# [WORK TO BE COMPLETED]
Without the images, output each record below as it stands.

# [PROVIDED RECORDS]
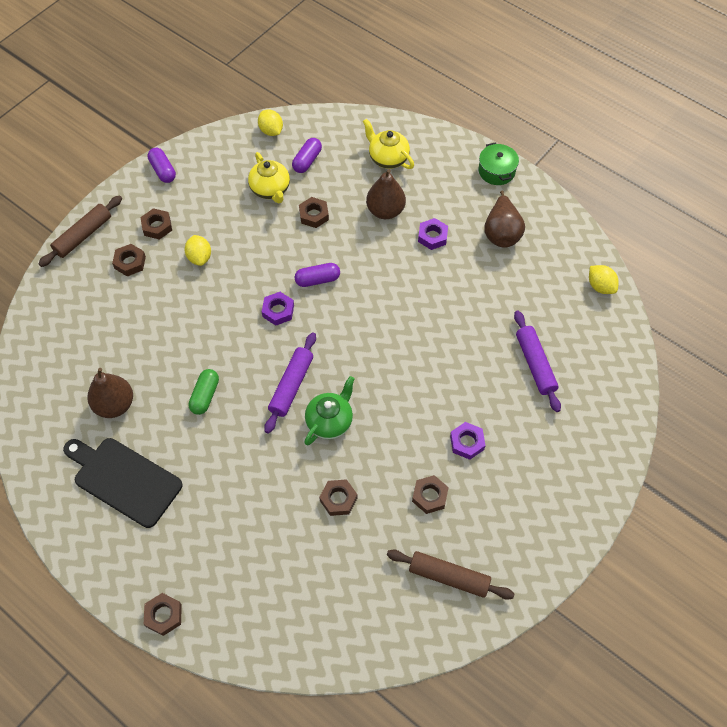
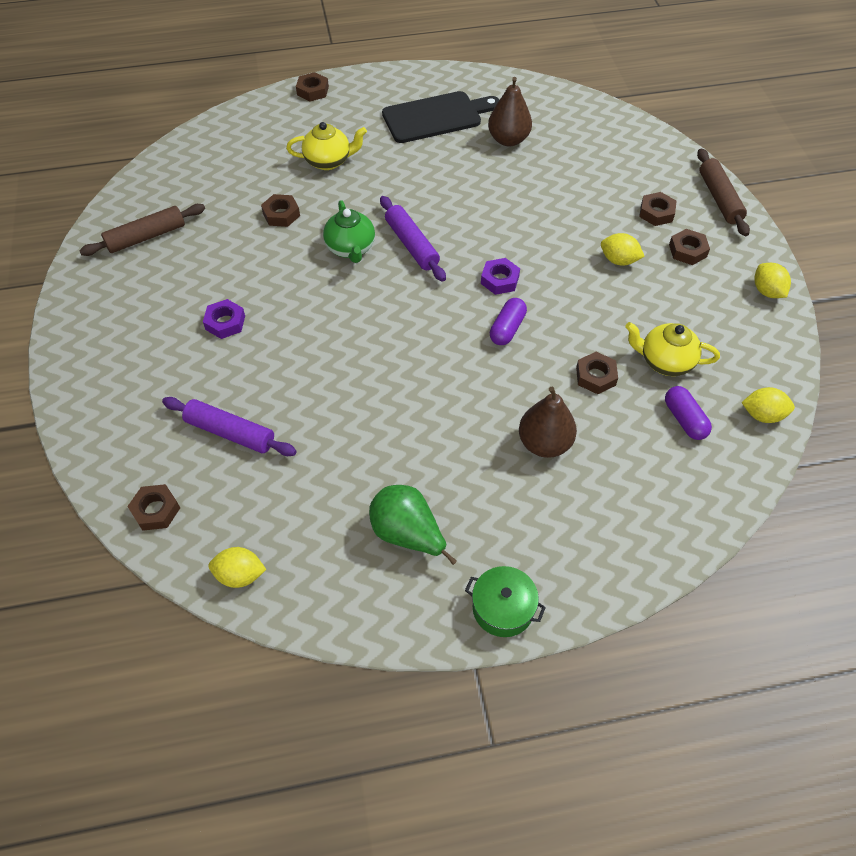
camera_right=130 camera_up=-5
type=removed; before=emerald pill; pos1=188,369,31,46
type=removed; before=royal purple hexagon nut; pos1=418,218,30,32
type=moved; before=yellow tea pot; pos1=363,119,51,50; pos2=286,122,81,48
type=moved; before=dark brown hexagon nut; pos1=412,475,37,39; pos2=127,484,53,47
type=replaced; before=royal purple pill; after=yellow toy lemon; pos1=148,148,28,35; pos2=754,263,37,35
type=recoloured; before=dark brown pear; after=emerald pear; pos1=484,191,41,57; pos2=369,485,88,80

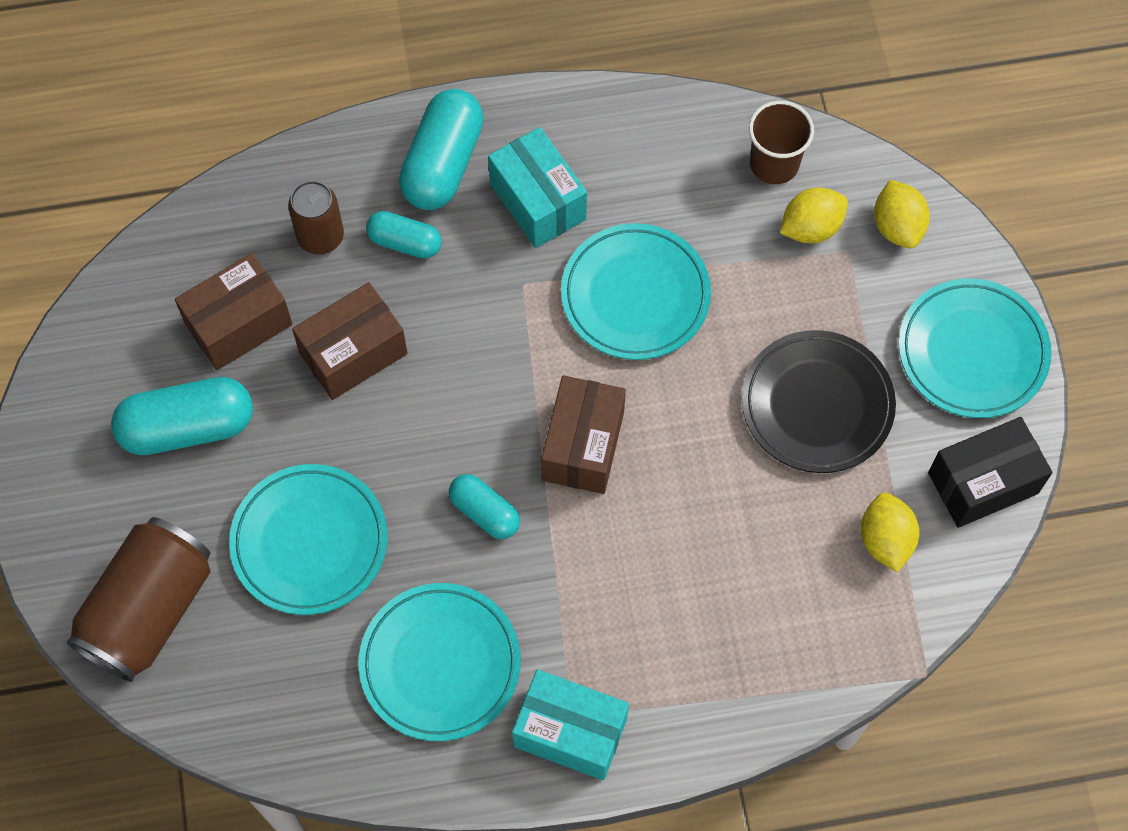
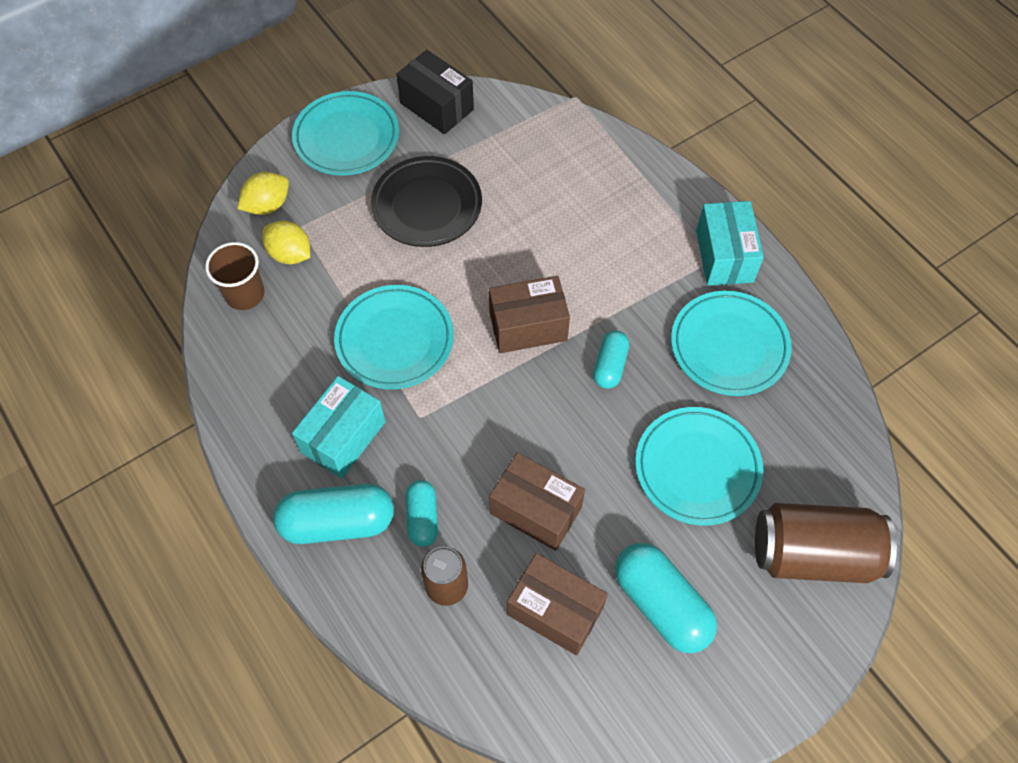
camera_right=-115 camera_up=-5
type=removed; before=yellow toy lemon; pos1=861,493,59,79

# [EXERCISE ANSWER]
camera_right=130 camera_up=-5
type=removed; before=emerald pill; pos1=188,369,31,46
type=removed; before=royal purple hexagon nut; pos1=418,218,30,32
type=moved; before=yellow tea pot; pos1=363,119,51,50; pos2=286,122,81,48
type=moved; before=dark brown hexagon nut; pos1=412,475,37,39; pos2=127,484,53,47
type=replaced; before=royal purple pill; after=yellow toy lemon; pos1=148,148,28,35; pos2=754,263,37,35
type=recoloured; before=dark brown pear; after=emerald pear; pos1=484,191,41,57; pos2=369,485,88,80

camera_right=-115 camera_up=-5
type=removed; before=yellow toy lemon; pos1=861,493,59,79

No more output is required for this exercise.